(Colored object listings)

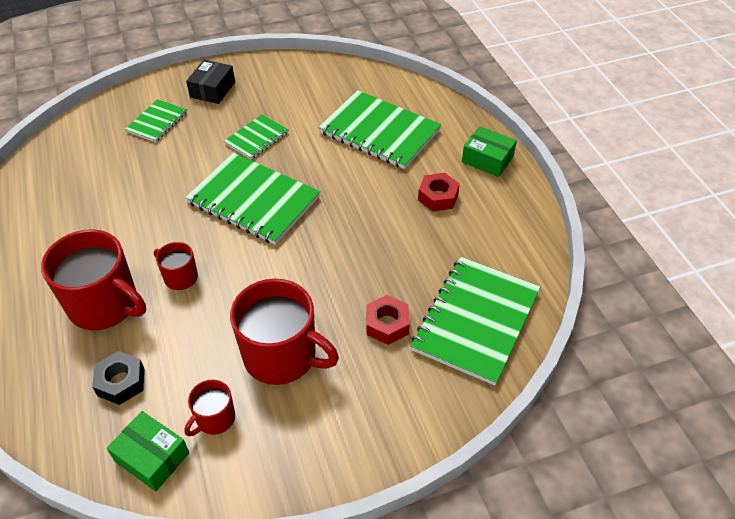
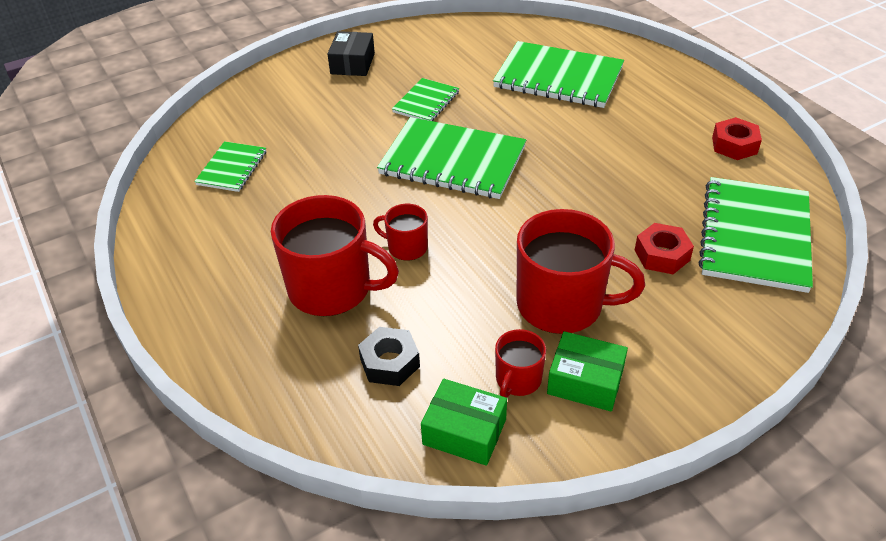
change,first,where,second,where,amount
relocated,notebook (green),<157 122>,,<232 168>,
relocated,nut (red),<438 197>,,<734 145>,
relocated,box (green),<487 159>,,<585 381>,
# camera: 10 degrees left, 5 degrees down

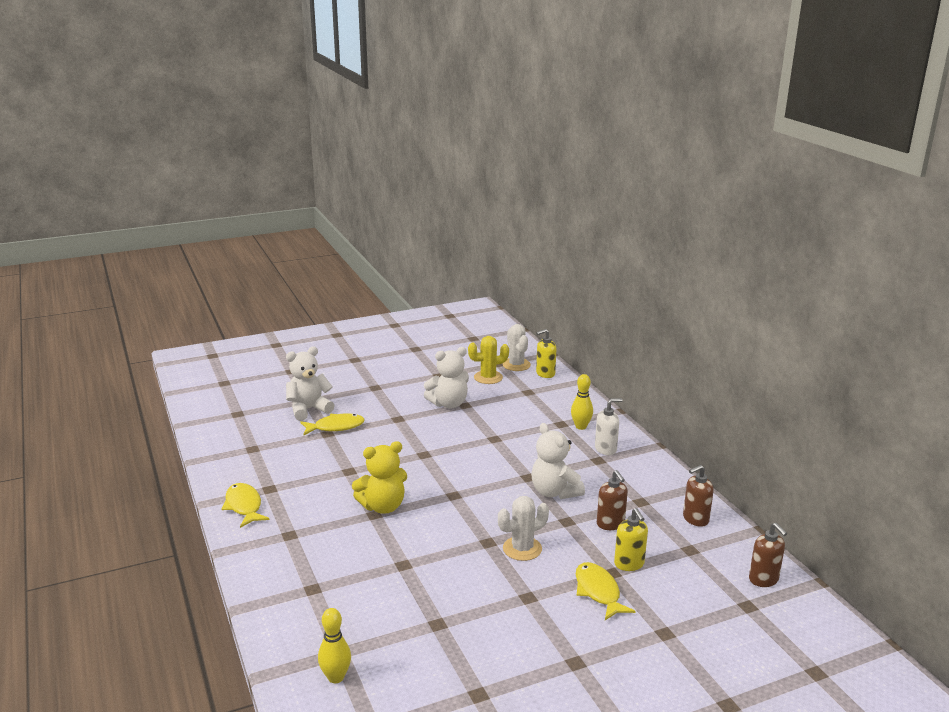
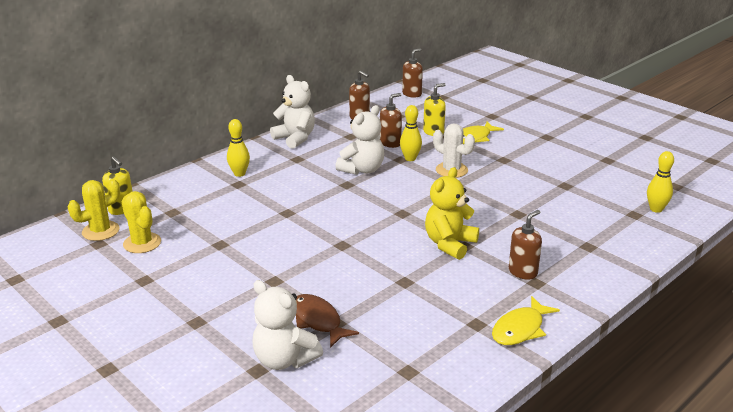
change,first,where,second,where,amount
colour,fish (yellow),<335 427>,fish (brown),<318 321>,
spun,teddy bear (yellow),<383 506>,,<449 244>,105 degrees counterclockwise
relocated,teddy bear (white),<448 404>,,<295 138>,
colour,cactus (white),<516 365>,cactus (yellow),<100 231>,
missing,soap dispenser (white),<606 449>,,,
appeared,,,bowling pin (yellow),<410 158>,
appeared,,,soap dispenser (brown),<523 272>,
# camera: 110 degrees left, 5 degrees up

*TASK TO CARRY OUT*: Pull out all lines from the entries above that include the word "camera".

*OUTPUT OF THE TASK*:
# camera: 10 degrees left, 5 degrees down
# camera: 110 degrees left, 5 degrees up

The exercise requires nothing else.